### Work to complete
Retype all the records with nothing changed.

⟨

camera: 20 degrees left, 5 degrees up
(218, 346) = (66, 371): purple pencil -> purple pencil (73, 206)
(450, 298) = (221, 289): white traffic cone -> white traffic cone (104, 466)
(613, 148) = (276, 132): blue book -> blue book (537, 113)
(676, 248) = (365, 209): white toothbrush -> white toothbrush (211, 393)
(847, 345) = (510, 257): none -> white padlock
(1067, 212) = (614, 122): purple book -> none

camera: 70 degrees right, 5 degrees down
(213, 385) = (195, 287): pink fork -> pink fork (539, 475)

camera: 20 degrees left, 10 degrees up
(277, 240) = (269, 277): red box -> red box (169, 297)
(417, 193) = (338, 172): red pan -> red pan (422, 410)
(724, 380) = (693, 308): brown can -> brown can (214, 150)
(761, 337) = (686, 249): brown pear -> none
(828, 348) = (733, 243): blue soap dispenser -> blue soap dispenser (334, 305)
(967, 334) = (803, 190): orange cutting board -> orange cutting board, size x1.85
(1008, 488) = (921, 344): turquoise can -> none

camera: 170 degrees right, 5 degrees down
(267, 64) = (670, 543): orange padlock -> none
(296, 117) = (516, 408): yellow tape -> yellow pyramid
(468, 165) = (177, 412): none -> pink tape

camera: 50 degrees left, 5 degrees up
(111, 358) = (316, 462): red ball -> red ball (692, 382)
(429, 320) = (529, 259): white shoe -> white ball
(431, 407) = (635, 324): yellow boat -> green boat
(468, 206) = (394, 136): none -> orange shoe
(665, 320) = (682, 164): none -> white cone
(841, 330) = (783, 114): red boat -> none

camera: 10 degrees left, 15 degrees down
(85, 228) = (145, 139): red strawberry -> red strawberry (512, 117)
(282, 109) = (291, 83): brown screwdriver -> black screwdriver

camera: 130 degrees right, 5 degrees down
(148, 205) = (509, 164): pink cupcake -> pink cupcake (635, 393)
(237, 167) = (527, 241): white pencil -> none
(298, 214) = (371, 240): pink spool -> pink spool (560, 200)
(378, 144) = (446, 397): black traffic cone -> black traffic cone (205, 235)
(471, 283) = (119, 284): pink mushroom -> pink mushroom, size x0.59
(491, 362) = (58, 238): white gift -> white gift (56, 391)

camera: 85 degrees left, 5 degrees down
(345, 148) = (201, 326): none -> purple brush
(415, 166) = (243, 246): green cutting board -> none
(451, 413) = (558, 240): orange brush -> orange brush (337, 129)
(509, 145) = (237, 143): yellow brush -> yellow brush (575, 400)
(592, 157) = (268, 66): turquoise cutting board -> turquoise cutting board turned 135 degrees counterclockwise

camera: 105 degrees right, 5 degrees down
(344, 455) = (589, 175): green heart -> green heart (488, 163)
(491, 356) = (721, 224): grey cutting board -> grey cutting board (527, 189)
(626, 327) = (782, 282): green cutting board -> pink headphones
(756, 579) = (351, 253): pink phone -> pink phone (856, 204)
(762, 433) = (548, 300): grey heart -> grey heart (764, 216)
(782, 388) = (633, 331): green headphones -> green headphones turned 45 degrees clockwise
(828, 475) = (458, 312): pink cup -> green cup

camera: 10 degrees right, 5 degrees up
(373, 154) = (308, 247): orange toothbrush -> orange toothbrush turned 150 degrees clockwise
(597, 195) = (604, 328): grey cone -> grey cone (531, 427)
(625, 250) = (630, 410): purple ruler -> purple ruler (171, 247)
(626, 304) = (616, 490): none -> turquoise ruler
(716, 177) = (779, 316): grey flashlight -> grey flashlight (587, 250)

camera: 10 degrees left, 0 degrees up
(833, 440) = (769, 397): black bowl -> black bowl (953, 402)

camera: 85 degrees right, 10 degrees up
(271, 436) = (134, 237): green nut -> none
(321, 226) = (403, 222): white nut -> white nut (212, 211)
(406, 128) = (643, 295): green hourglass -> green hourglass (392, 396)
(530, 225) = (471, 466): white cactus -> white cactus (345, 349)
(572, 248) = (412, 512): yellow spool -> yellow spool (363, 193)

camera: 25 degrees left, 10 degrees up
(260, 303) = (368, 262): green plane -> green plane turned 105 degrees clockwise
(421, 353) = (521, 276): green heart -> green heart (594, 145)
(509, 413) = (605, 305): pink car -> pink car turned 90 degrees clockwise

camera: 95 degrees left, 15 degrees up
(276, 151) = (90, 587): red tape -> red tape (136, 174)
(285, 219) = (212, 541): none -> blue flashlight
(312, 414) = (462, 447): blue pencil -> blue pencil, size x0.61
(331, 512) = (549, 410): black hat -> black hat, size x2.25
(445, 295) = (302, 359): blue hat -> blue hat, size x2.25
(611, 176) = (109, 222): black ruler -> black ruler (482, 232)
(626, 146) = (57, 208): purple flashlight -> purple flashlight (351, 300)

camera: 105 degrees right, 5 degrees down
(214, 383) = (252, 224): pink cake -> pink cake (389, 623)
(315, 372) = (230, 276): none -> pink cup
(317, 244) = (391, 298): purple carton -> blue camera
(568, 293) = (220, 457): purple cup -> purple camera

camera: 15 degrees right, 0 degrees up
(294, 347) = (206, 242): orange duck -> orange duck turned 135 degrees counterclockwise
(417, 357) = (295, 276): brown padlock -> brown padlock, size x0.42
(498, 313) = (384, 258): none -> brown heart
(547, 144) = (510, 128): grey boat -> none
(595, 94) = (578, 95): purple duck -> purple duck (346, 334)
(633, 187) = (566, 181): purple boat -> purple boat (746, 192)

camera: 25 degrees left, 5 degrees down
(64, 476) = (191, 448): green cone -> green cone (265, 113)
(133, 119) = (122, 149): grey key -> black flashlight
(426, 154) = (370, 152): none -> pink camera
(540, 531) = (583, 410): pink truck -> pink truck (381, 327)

⟩

### Written solution
camera: 20 degrees left, 5 degrees up
(218, 346) = (66, 371): purple pencil -> purple pencil (73, 206)
(450, 298) = (221, 289): white traffic cone -> white traffic cone (104, 466)
(613, 148) = (276, 132): blue book -> blue book (537, 113)
(676, 248) = (365, 209): white toothbrush -> white toothbrush (211, 393)
(847, 345) = (510, 257): none -> white padlock
(1067, 212) = (614, 122): purple book -> none

camera: 70 degrees right, 5 degrees down
(213, 385) = (195, 287): pink fork -> pink fork (539, 475)

camera: 20 degrees left, 10 degrees up
(277, 240) = (269, 277): red box -> red box (169, 297)
(417, 193) = (338, 172): red pan -> red pan (422, 410)
(724, 380) = (693, 308): brown can -> brown can (214, 150)
(761, 337) = (686, 249): brown pear -> none
(828, 348) = (733, 243): blue soap dispenser -> blue soap dispenser (334, 305)
(967, 334) = (803, 190): orange cutting board -> orange cutting board, size x1.85
(1008, 488) = (921, 344): turquoise can -> none

camera: 170 degrees right, 5 degrees down
(267, 64) = (670, 543): orange padlock -> none
(296, 117) = (516, 408): yellow tape -> yellow pyramid
(468, 165) = (177, 412): none -> pink tape

camera: 50 degrees left, 5 degrees up
(111, 358) = (316, 462): red ball -> red ball (692, 382)
(429, 320) = (529, 259): white shoe -> white ball
(431, 407) = (635, 324): yellow boat -> green boat
(468, 206) = (394, 136): none -> orange shoe
(665, 320) = (682, 164): none -> white cone
(841, 330) = (783, 114): red boat -> none

camera: 10 degrees left, 15 degrees down
(85, 228) = (145, 139): red strawberry -> red strawberry (512, 117)
(282, 109) = (291, 83): brown screwdriver -> black screwdriver

camera: 130 degrees right, 5 degrees down
(148, 205) = (509, 164): pink cupcake -> pink cupcake (635, 393)
(237, 167) = (527, 241): white pencil -> none
(298, 214) = (371, 240): pink spool -> pink spool (560, 200)
(378, 144) = (446, 397): black traffic cone -> black traffic cone (205, 235)
(471, 283) = (119, 284): pink mushroom -> pink mushroom, size x0.59
(491, 362) = (58, 238): white gift -> white gift (56, 391)

camera: 85 degrees left, 5 degrees down
(345, 148) = (201, 326): none -> purple brush
(415, 166) = (243, 246): green cutting board -> none
(451, 413) = (558, 240): orange brush -> orange brush (337, 129)
(509, 145) = (237, 143): yellow brush -> yellow brush (575, 400)
(592, 157) = (268, 66): turquoise cutting board -> turquoise cutting board turned 135 degrees counterclockwise

camera: 105 degrees right, 5 degrees down
(344, 455) = (589, 175): green heart -> green heart (488, 163)
(491, 356) = (721, 224): grey cutting board -> grey cutting board (527, 189)
(626, 327) = (782, 282): green cutting board -> pink headphones
(756, 579) = (351, 253): pink phone -> pink phone (856, 204)
(762, 433) = (548, 300): grey heart -> grey heart (764, 216)
(782, 388) = (633, 331): green headphones -> green headphones turned 45 degrees clockwise
(828, 475) = (458, 312): pink cup -> green cup

camera: 10 degrees right, 5 degrees up
(373, 154) = (308, 247): orange toothbrush -> orange toothbrush turned 150 degrees clockwise
(597, 195) = (604, 328): grey cone -> grey cone (531, 427)
(625, 250) = (630, 410): purple ruler -> purple ruler (171, 247)
(626, 304) = (616, 490): none -> turquoise ruler
(716, 177) = (779, 316): grey flashlight -> grey flashlight (587, 250)

camera: 10 degrees left, 0 degrees up
(833, 440) = (769, 397): black bowl -> black bowl (953, 402)

camera: 85 degrees right, 10 degrees up
(271, 436) = (134, 237): green nut -> none
(321, 226) = (403, 222): white nut -> white nut (212, 211)
(406, 128) = (643, 295): green hourglass -> green hourglass (392, 396)
(530, 225) = (471, 466): white cactus -> white cactus (345, 349)
(572, 248) = (412, 512): yellow spool -> yellow spool (363, 193)

camera: 25 degrees left, 10 degrees up
(260, 303) = (368, 262): green plane -> green plane turned 105 degrees clockwise
(421, 353) = (521, 276): green heart -> green heart (594, 145)
(509, 413) = (605, 305): pink car -> pink car turned 90 degrees clockwise

camera: 95 degrees left, 15 degrees up
(276, 151) = (90, 587): red tape -> red tape (136, 174)
(285, 219) = (212, 541): none -> blue flashlight
(312, 414) = (462, 447): blue pencil -> blue pencil, size x0.61
(331, 512) = (549, 410): black hat -> black hat, size x2.25
(445, 295) = (302, 359): blue hat -> blue hat, size x2.25
(611, 176) = (109, 222): black ruler -> black ruler (482, 232)
(626, 146) = (57, 208): purple flashlight -> purple flashlight (351, 300)

camera: 105 degrees right, 5 degrees down
(214, 383) = (252, 224): pink cake -> pink cake (389, 623)
(315, 372) = (230, 276): none -> pink cup
(317, 244) = (391, 298): purple carton -> blue camera
(568, 293) = (220, 457): purple cup -> purple camera

camera: 15 degrees right, 0 degrees up
(294, 347) = (206, 242): orange duck -> orange duck turned 135 degrees counterclockwise
(417, 357) = (295, 276): brown padlock -> brown padlock, size x0.42
(498, 313) = (384, 258): none -> brown heart
(547, 144) = (510, 128): grey boat -> none
(595, 94) = (578, 95): purple duck -> purple duck (346, 334)
(633, 187) = (566, 181): purple boat -> purple boat (746, 192)

camera: 25 degrees left, 5 degrees down
(64, 476) = (191, 448): green cone -> green cone (265, 113)
(133, 119) = (122, 149): grey key -> black flashlight
(426, 154) = (370, 152): none -> pink camera
(540, 531) = (583, 410): pink truck -> pink truck (381, 327)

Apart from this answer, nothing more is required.